Stored data entries =
****************

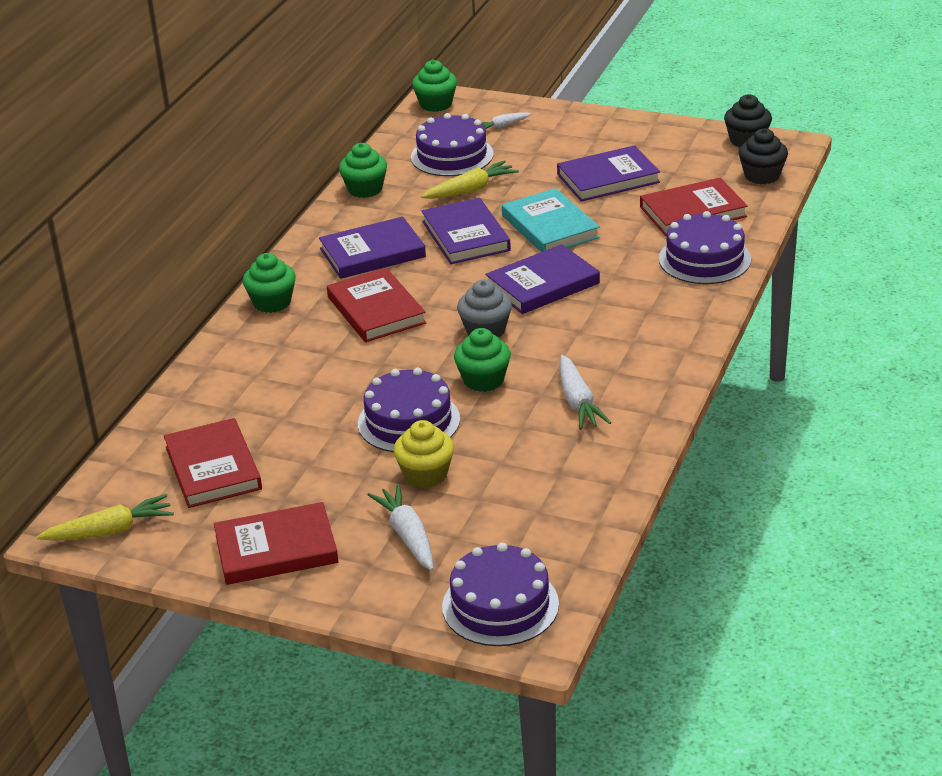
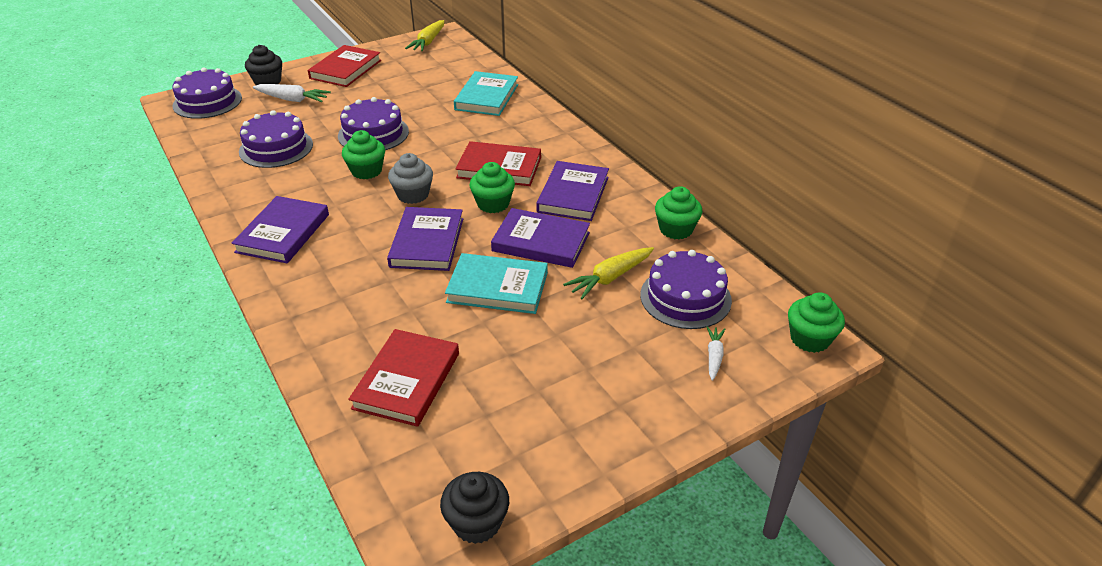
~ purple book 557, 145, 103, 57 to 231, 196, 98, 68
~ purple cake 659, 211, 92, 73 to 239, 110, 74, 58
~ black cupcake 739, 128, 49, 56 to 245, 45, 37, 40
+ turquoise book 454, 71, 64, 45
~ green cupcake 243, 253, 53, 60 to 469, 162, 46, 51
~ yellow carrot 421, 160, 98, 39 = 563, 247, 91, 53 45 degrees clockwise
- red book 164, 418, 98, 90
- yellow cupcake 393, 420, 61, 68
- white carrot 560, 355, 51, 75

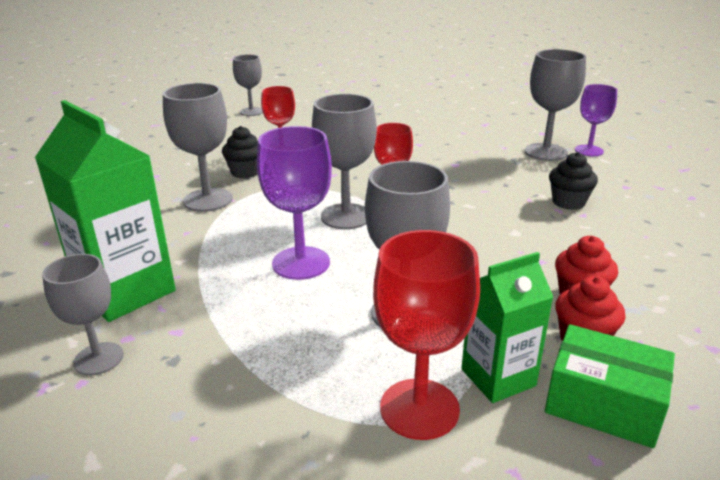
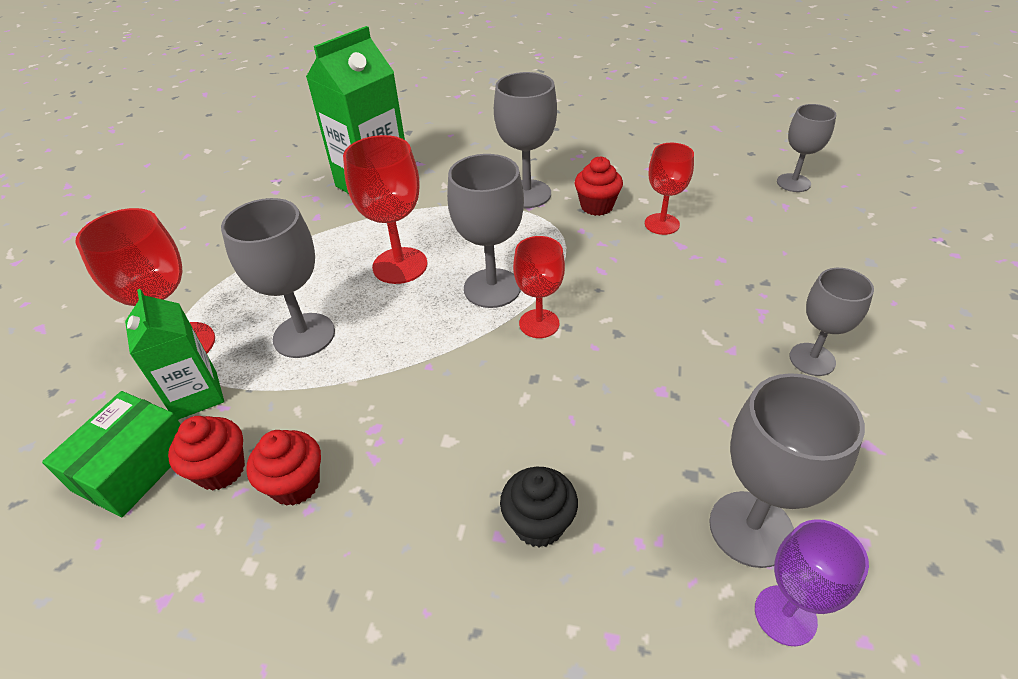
~ purple goblet 257, 126, 75, 154 to red goblet 343, 135, 85, 149
~ black cupcake 222, 126, 36, 52 to red cupcake 575, 156, 48, 60
~ grey goblet 42, 254, 82, 121 to 790, 268, 84, 108

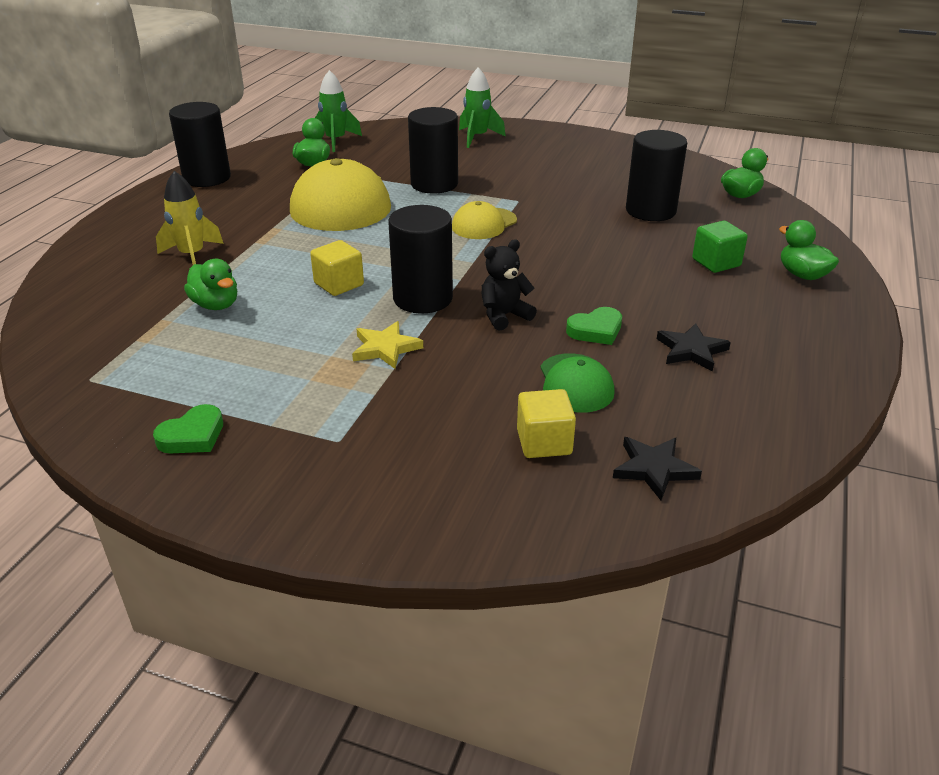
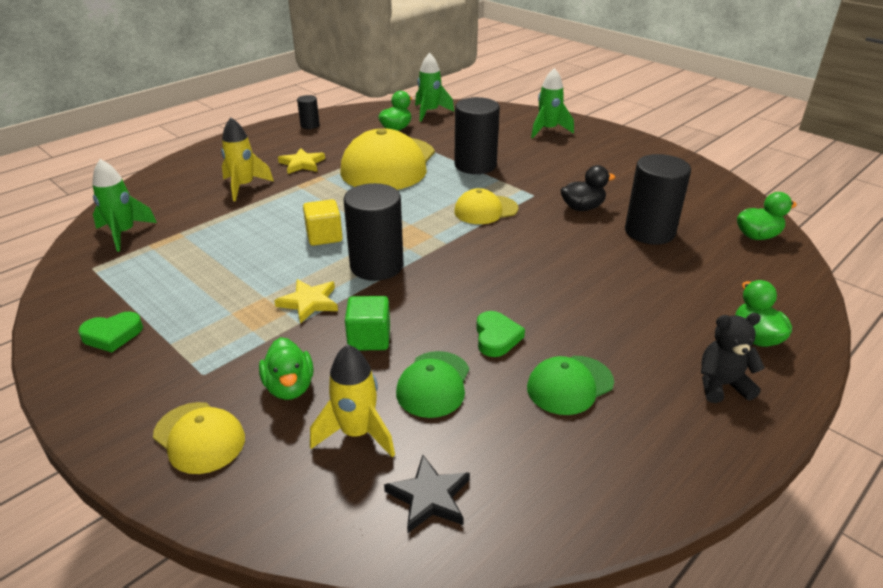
+ green rocket 92, 159, 65, 93
+ yellow cap 153, 402, 92, 72
~ green duck 184, 259, 53, 51 to 259, 337, 54, 63
+ yellow star 278, 148, 47, 26
~ black cylinder 169, 102, 62, 85 = 297, 95, 23, 34 x0.50
~ yellow cube 517, 389, 59, 69 to yellow rocket 310, 344, 85, 113
~ green cube 692, 221, 56, 52 to 345, 296, 45, 54
~ green heart 566, 307, 56, 38 = 476, 311, 49, 46 90 degrees counterclockwise
~ black star 657, 323, 74, 48 to green cap 527, 356, 87, 59
+ black duck 560, 165, 55, 46
~ black teddy bear 481, 239, 56, 91 to 701, 313, 64, 90

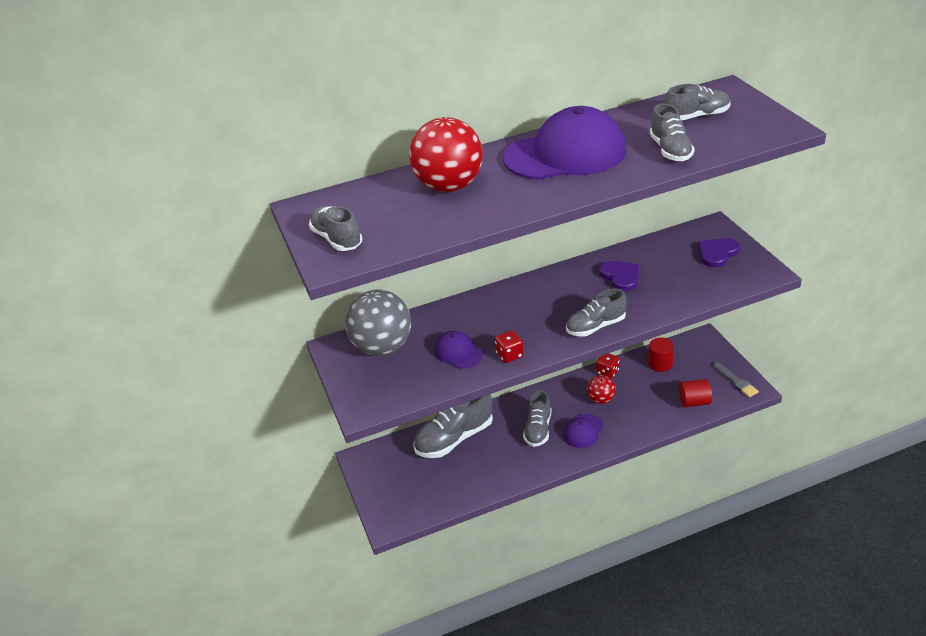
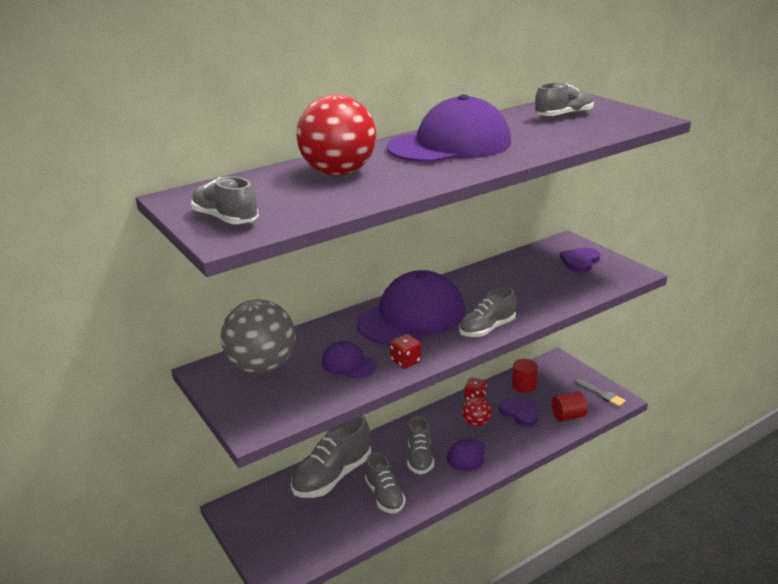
+ purple cap 357, 270, 108, 75
~ grey shoe 650, 103, 45, 58 to 365, 452, 41, 61
~ purple heart 599, 261, 40, 30 to 499, 398, 39, 28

****************

Exercise aim =
Your answer should consist of the lines above that hold the word "degrees", copied exactly.

Task answer =
~ yellow carrot 421, 160, 98, 39 = 563, 247, 91, 53 45 degrees clockwise
~ green heart 566, 307, 56, 38 = 476, 311, 49, 46 90 degrees counterclockwise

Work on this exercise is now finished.